STORED DATA:
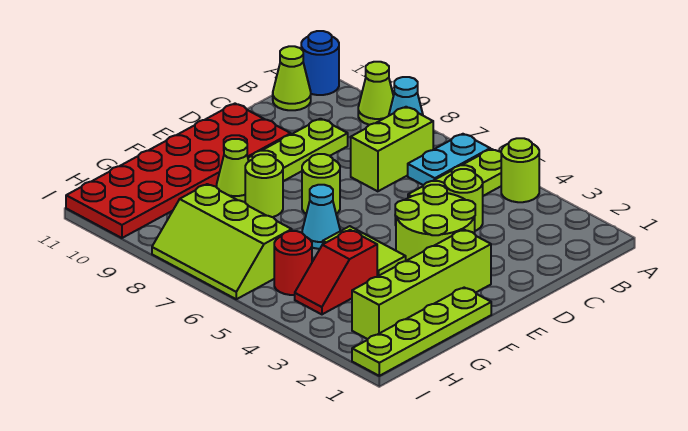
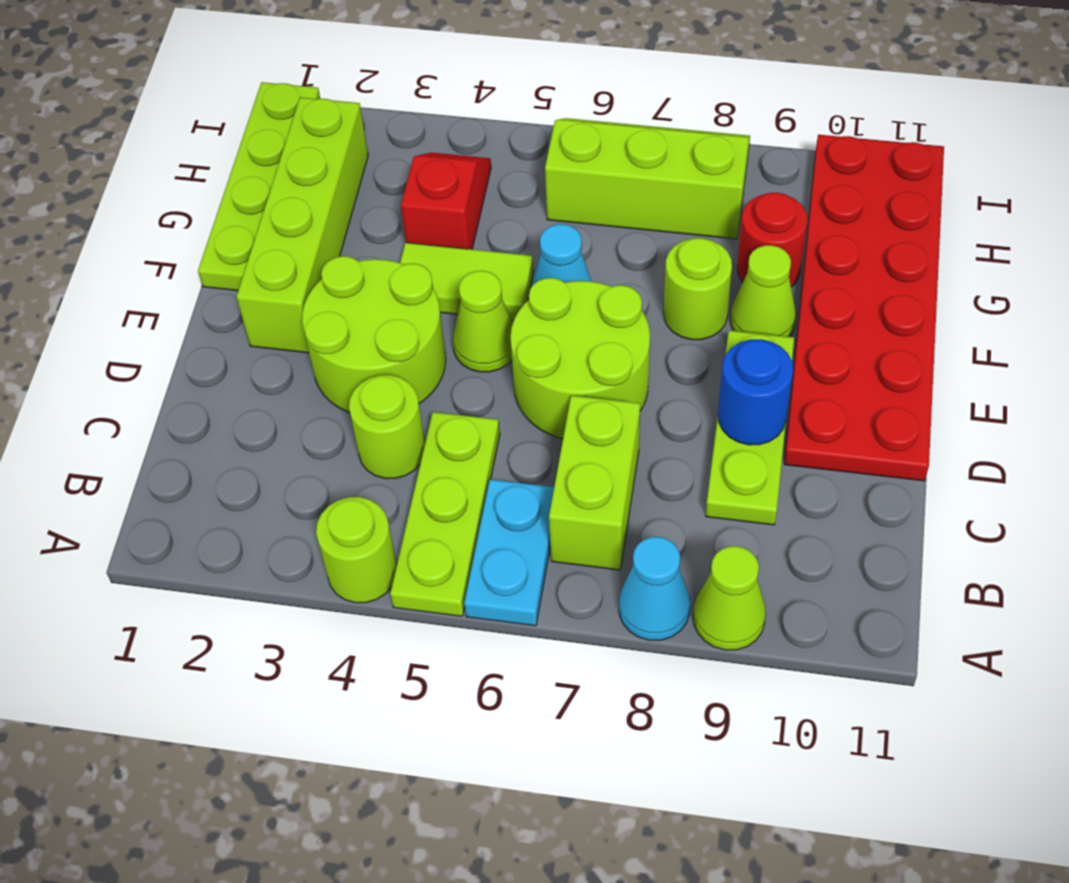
blue round brick A11 level 1 -> blue round brick D9 level 2
lime cone B11 level 1 -> lime cone E5 level 1
lime round brick E7 level 1 -> lime round brick D6:E7 level 1
red round brick H5 level 1 -> red round brick G9 level 1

EXERCISE REQUIREMENTS:
An exact copy of the listing above, minus its pictures, is what is needed here.

OUTPUT FOR THIS TASK:
blue round brick A11 level 1 -> blue round brick D9 level 2
lime cone B11 level 1 -> lime cone E5 level 1
lime round brick E7 level 1 -> lime round brick D6:E7 level 1
red round brick H5 level 1 -> red round brick G9 level 1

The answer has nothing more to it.